-- RECORD EXCERPTS follows --

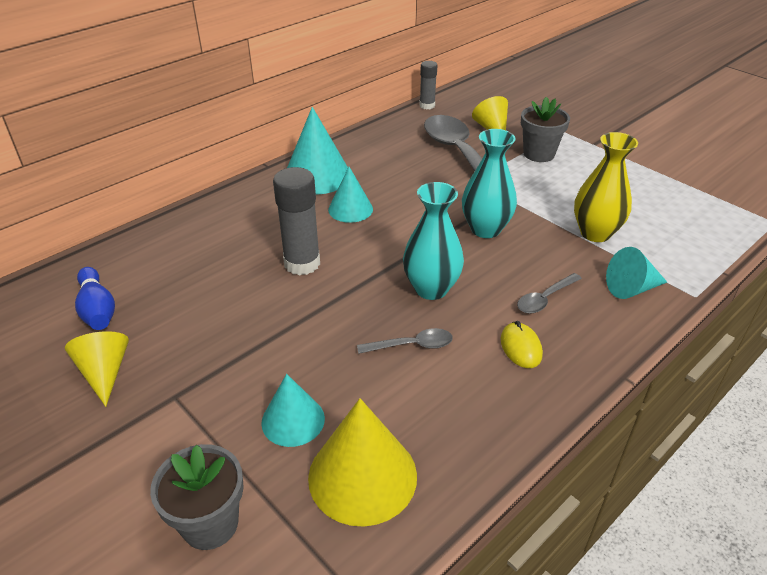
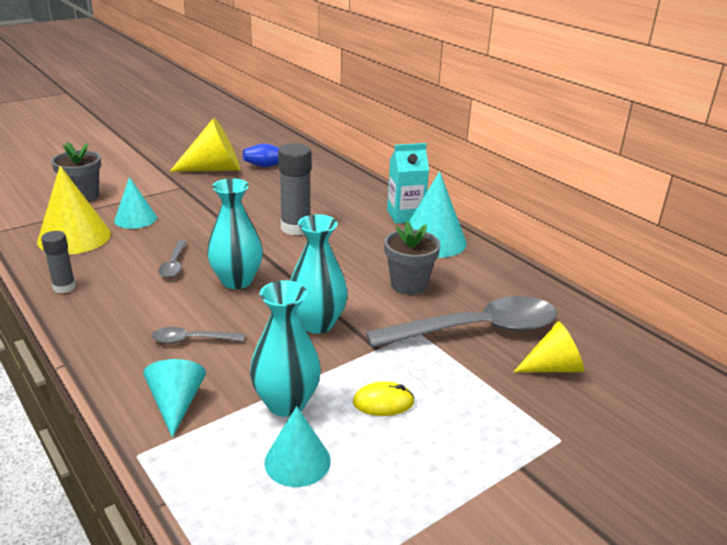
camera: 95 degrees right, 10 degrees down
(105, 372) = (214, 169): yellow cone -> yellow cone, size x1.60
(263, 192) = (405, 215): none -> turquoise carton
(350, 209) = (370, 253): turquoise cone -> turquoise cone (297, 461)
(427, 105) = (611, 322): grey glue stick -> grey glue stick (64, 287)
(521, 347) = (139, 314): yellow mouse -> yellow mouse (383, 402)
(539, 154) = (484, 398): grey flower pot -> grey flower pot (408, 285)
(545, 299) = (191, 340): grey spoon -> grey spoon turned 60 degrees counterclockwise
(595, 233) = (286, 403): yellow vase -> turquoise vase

-- RECORD EXCERPTS concluded --
-- RECORD EXCERPTS follows --

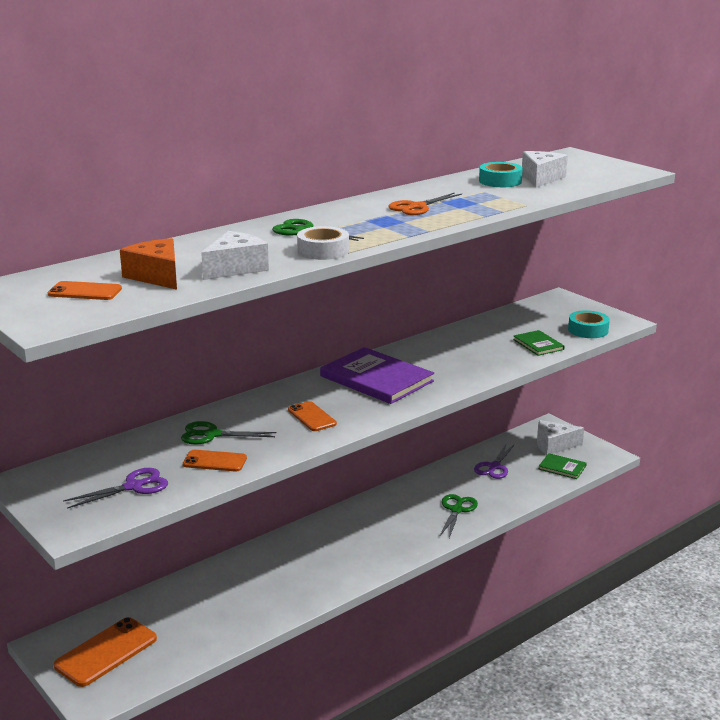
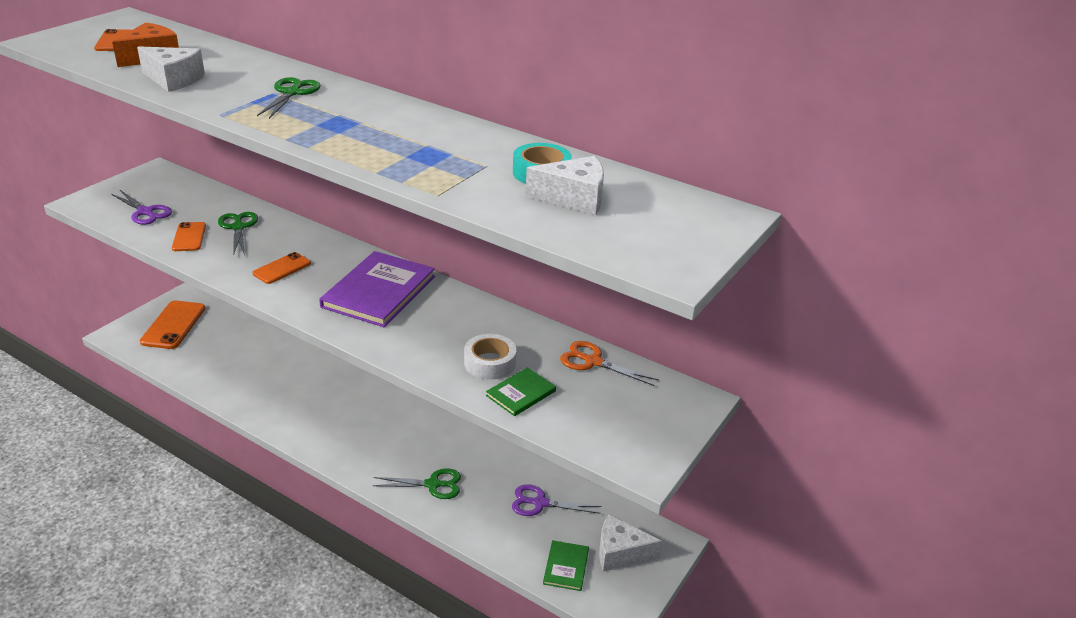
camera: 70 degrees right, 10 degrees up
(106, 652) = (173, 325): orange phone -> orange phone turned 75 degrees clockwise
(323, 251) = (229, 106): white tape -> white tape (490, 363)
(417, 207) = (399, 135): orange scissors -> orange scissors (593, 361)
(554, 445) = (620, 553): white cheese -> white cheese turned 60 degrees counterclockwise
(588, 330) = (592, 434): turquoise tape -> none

-- RECORD EXCERPTS concluded --
-- RECORD EXCERPTS follows --

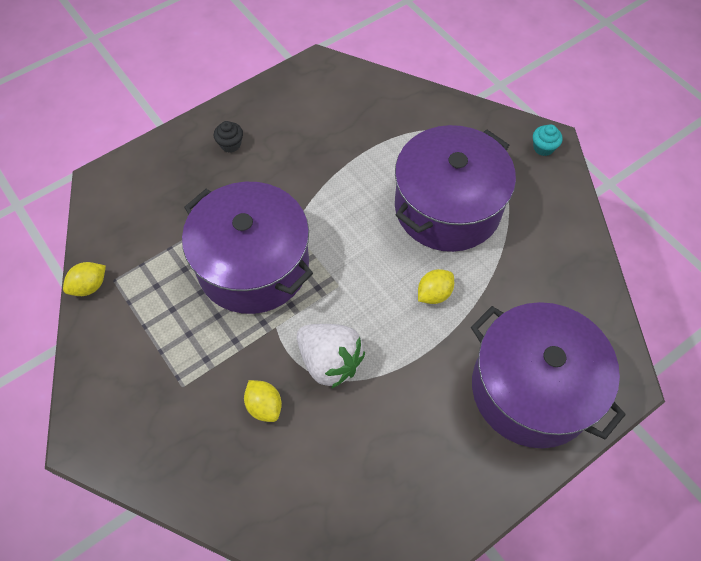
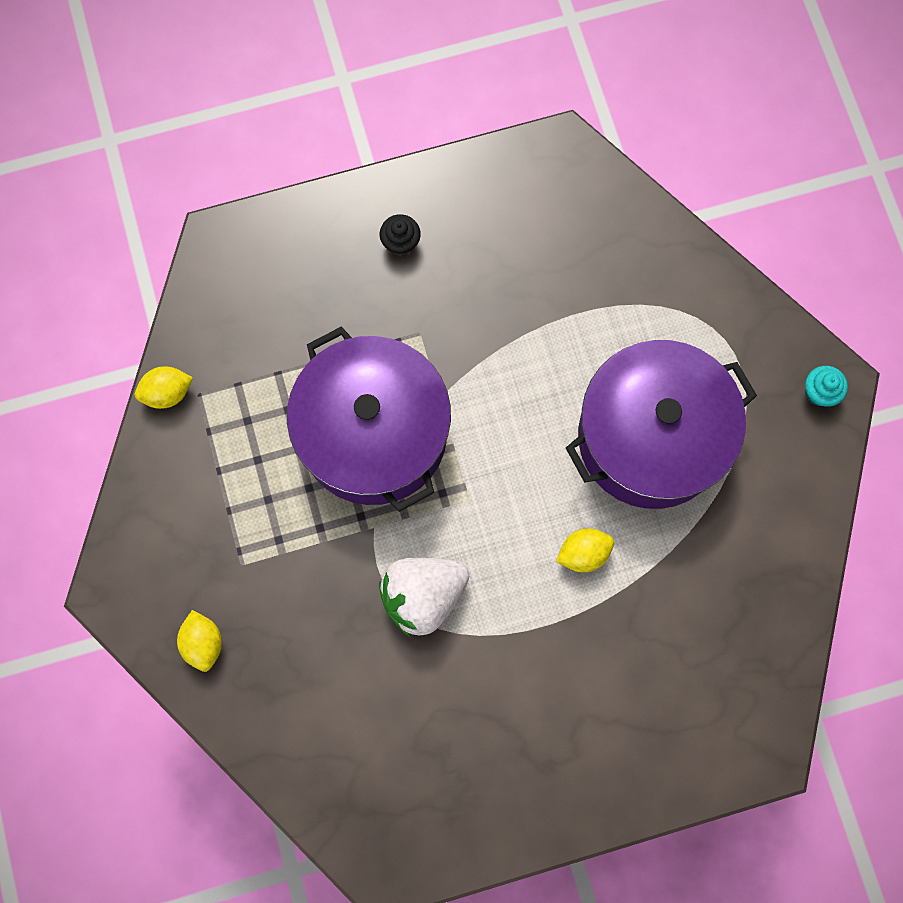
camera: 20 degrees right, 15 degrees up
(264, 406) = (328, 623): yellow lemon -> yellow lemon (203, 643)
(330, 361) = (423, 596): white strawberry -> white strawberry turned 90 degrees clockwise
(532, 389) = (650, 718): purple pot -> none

-- RECORD EXCERPTS concluded --

YOUR TASK =
Using only the entries above, output the line with "(545, 299) = (191, 340): grey", the line with "(595, 233) = (286, 403): yellow", and all lines between them, exactly as they stand.

TASK OUTPUT =
(545, 299) = (191, 340): grey spoon -> grey spoon turned 60 degrees counterclockwise
(595, 233) = (286, 403): yellow vase -> turquoise vase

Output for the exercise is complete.